EXERCISE INPUTS:

----------

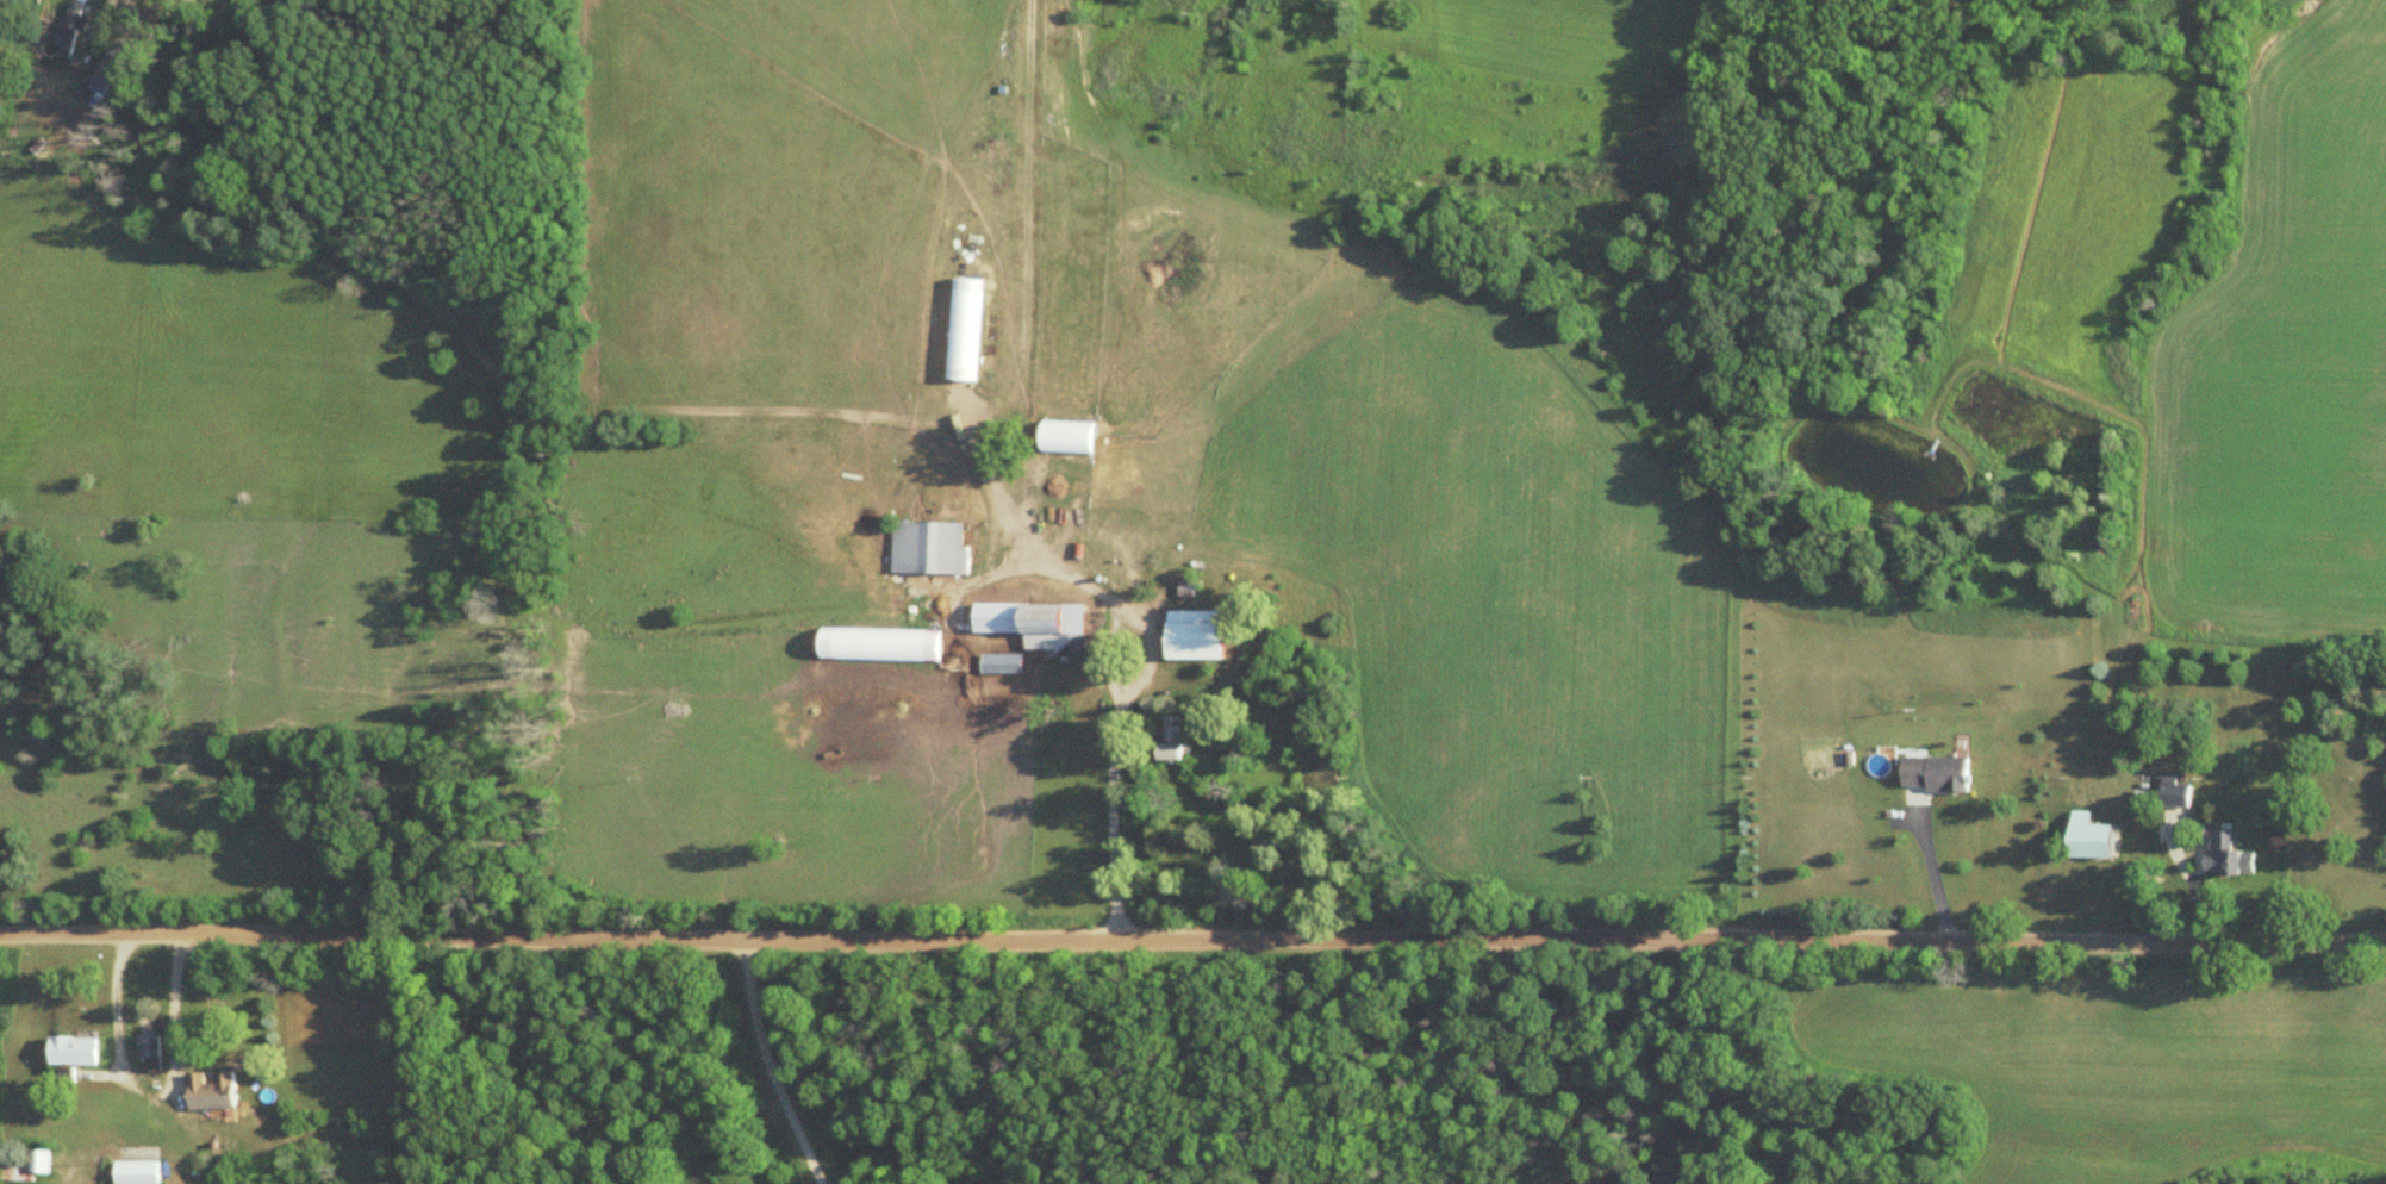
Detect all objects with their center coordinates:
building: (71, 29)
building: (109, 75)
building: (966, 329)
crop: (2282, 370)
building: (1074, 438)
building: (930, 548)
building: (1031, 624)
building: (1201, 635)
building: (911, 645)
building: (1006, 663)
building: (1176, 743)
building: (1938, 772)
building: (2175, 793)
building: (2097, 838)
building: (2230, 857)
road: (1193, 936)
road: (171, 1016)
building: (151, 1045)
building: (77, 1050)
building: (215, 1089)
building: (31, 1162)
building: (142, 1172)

----------

HOW TO COMPLETE THIS TASK:
Reprint the listing above exactly, without images.

PROBLEM SOLUTION:
Detect all objects with their center coordinates:
building: (71, 29)
building: (109, 75)
building: (966, 329)
crop: (2282, 370)
building: (1074, 438)
building: (930, 548)
building: (1031, 624)
building: (1201, 635)
building: (911, 645)
building: (1006, 663)
building: (1176, 743)
building: (1938, 772)
building: (2175, 793)
building: (2097, 838)
building: (2230, 857)
road: (1193, 936)
road: (171, 1016)
building: (151, 1045)
building: (77, 1050)
building: (215, 1089)
building: (31, 1162)
building: (142, 1172)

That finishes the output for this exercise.